Spatial reasoning listing:
** Begin **

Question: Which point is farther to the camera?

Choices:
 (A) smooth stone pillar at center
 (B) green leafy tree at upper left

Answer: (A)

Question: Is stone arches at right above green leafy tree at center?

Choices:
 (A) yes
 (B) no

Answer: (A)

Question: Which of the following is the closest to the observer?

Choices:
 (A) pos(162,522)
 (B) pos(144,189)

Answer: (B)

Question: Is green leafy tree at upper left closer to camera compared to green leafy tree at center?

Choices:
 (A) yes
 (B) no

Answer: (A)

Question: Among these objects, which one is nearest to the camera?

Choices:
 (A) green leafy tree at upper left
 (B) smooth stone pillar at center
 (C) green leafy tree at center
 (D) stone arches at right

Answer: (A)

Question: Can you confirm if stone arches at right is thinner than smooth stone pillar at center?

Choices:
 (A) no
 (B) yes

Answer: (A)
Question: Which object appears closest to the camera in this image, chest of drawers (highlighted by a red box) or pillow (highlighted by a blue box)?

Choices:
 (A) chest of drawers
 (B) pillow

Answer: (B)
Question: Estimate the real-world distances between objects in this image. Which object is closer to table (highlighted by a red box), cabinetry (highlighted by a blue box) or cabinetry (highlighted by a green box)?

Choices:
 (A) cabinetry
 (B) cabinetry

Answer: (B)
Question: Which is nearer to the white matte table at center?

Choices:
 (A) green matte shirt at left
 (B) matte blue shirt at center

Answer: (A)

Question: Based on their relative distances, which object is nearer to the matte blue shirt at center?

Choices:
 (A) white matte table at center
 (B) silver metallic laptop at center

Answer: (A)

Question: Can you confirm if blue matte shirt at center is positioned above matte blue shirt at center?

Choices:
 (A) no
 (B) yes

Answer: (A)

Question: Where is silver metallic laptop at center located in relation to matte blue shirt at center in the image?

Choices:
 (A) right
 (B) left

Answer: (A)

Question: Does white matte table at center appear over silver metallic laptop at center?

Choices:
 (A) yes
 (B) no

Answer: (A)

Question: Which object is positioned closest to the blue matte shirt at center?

** End **

■ Task statement ■
Reproduce verbatim every line of the listing from the one containing "Question: Can you confirm if blue" through the final line of the listing, both included.

■ Full response ■
Question: Can you confirm if blue matte shirt at center is positioned above matte blue shirt at center?

Choices:
 (A) no
 (B) yes

Answer: (A)

Question: Where is silver metallic laptop at center located in relation to matte blue shirt at center in the image?

Choices:
 (A) right
 (B) left

Answer: (A)

Question: Does white matte table at center appear over silver metallic laptop at center?

Choices:
 (A) yes
 (B) no

Answer: (A)

Question: Which object is positioned closest to the blue matte shirt at center?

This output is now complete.